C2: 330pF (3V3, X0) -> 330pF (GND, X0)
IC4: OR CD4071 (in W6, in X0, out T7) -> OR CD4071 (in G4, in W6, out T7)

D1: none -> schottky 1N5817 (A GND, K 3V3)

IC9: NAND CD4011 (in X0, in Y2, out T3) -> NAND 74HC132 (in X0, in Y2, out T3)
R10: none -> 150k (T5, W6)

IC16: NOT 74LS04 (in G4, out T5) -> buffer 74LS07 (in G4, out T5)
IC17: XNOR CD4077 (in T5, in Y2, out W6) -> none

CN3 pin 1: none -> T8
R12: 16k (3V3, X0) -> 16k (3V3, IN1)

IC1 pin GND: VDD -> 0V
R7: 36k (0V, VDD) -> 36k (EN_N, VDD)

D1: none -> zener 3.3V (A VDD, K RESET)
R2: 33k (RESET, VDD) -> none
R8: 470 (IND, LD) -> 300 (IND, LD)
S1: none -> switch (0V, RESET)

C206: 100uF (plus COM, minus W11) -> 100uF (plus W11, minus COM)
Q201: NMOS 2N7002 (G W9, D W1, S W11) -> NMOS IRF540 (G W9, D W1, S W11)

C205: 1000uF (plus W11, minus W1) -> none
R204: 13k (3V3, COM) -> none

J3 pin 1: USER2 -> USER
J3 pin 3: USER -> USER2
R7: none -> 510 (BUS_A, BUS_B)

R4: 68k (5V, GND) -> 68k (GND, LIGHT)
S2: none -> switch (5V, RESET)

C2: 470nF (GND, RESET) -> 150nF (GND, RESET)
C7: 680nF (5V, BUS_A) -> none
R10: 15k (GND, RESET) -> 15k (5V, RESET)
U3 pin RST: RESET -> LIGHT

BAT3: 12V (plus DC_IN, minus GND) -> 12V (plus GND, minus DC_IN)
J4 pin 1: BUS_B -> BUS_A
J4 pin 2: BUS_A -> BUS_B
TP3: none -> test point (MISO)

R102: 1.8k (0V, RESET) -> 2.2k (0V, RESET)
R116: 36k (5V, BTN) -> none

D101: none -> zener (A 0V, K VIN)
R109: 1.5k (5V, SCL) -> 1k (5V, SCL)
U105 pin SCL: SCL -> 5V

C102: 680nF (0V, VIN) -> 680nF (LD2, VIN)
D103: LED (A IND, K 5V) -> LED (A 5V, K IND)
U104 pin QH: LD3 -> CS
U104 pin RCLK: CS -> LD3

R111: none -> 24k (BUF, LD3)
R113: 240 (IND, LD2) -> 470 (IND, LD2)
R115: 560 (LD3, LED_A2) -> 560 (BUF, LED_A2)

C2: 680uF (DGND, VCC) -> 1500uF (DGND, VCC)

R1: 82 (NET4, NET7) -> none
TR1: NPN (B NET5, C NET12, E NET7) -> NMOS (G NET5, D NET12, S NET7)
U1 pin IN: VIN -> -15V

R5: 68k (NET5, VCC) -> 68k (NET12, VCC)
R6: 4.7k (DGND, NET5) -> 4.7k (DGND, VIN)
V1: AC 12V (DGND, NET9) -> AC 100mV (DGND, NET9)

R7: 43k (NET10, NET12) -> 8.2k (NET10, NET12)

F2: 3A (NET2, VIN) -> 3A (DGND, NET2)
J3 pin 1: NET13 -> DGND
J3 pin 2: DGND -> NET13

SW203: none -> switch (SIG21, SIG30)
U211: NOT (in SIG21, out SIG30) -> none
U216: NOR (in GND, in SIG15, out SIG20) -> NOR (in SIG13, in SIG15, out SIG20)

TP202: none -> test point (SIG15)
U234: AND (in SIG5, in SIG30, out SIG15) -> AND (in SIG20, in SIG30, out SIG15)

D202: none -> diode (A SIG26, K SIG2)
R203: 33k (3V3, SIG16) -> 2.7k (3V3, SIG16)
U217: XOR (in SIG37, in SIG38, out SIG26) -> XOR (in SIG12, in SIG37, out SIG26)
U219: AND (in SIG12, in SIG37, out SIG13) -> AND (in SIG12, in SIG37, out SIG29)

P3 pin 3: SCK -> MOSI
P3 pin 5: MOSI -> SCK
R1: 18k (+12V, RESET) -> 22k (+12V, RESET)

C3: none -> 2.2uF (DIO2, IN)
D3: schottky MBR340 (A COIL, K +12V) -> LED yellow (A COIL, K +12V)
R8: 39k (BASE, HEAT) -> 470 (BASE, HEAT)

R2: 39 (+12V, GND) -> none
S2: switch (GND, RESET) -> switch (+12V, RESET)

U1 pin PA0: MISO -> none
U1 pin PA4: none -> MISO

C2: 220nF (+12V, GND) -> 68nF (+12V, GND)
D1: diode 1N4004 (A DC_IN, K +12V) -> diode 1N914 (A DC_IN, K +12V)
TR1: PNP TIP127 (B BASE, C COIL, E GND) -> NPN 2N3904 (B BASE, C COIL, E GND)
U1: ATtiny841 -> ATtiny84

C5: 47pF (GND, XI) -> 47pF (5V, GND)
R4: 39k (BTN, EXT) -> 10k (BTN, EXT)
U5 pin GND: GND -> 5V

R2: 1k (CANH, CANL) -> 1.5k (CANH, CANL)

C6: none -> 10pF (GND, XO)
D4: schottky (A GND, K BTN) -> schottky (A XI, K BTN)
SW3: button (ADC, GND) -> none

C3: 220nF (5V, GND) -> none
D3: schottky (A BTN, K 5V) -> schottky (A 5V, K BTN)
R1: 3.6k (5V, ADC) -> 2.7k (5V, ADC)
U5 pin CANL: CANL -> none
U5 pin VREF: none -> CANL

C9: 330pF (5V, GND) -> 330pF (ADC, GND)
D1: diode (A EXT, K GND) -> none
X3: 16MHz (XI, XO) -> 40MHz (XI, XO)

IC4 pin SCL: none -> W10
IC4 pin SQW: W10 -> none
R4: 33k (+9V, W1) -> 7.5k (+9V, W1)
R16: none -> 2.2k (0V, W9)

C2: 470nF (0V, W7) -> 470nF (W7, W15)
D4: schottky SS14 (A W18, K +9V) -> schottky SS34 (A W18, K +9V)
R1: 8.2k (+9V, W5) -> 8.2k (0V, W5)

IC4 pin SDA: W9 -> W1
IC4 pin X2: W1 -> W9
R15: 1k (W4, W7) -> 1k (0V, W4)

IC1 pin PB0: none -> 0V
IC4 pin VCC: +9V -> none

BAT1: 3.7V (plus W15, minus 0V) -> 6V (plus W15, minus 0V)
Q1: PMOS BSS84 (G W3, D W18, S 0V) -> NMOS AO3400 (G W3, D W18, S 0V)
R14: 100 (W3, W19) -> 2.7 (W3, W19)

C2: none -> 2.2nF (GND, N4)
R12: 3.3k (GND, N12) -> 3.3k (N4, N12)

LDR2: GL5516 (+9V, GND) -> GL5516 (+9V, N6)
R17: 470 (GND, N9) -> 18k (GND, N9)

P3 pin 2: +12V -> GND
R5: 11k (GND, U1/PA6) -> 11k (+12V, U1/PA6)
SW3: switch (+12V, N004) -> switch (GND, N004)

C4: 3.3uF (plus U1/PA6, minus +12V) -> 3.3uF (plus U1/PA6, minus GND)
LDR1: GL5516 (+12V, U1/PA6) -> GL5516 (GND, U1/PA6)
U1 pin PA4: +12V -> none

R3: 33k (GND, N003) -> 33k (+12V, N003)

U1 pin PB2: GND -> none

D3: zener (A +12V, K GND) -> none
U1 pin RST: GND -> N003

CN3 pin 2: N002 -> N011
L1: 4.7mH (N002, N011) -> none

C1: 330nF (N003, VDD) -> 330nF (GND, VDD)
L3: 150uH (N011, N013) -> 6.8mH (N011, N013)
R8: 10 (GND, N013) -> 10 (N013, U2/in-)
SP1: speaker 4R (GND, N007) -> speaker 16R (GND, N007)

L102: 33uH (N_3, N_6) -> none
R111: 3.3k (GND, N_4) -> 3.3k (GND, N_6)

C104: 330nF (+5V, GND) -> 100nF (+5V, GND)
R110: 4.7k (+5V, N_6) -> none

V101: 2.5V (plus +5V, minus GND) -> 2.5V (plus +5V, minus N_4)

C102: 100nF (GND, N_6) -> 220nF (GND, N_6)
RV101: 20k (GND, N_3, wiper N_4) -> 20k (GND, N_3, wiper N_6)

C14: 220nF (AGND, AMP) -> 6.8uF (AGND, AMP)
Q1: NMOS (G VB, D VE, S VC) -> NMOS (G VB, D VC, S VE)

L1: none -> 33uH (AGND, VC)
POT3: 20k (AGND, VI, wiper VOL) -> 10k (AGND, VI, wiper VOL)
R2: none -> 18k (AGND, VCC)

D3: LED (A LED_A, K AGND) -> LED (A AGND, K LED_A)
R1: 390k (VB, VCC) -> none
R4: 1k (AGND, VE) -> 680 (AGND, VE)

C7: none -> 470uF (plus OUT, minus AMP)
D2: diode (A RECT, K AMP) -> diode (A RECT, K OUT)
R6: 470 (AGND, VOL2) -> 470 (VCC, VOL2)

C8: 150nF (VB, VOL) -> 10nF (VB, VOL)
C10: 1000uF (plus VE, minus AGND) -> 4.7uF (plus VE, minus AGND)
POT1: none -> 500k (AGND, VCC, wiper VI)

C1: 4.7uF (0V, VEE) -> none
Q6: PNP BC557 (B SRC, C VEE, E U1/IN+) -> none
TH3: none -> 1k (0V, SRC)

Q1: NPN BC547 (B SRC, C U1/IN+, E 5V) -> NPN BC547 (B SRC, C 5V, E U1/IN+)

-=-=-

= Task prompt =
Your answer must consist solely of the lines above between the line holding "U1 pin IN: VIN -> -15V" and the line holding "R203: 33k (3V3, SIG16) -> 2.7k (3V3, SIG16)", inclusive, copied exactly.

= Output of the task =
U1 pin IN: VIN -> -15V

R5: 68k (NET5, VCC) -> 68k (NET12, VCC)
R6: 4.7k (DGND, NET5) -> 4.7k (DGND, VIN)
V1: AC 12V (DGND, NET9) -> AC 100mV (DGND, NET9)

R7: 43k (NET10, NET12) -> 8.2k (NET10, NET12)

F2: 3A (NET2, VIN) -> 3A (DGND, NET2)
J3 pin 1: NET13 -> DGND
J3 pin 2: DGND -> NET13

SW203: none -> switch (SIG21, SIG30)
U211: NOT (in SIG21, out SIG30) -> none
U216: NOR (in GND, in SIG15, out SIG20) -> NOR (in SIG13, in SIG15, out SIG20)

TP202: none -> test point (SIG15)
U234: AND (in SIG5, in SIG30, out SIG15) -> AND (in SIG20, in SIG30, out SIG15)

D202: none -> diode (A SIG26, K SIG2)
R203: 33k (3V3, SIG16) -> 2.7k (3V3, SIG16)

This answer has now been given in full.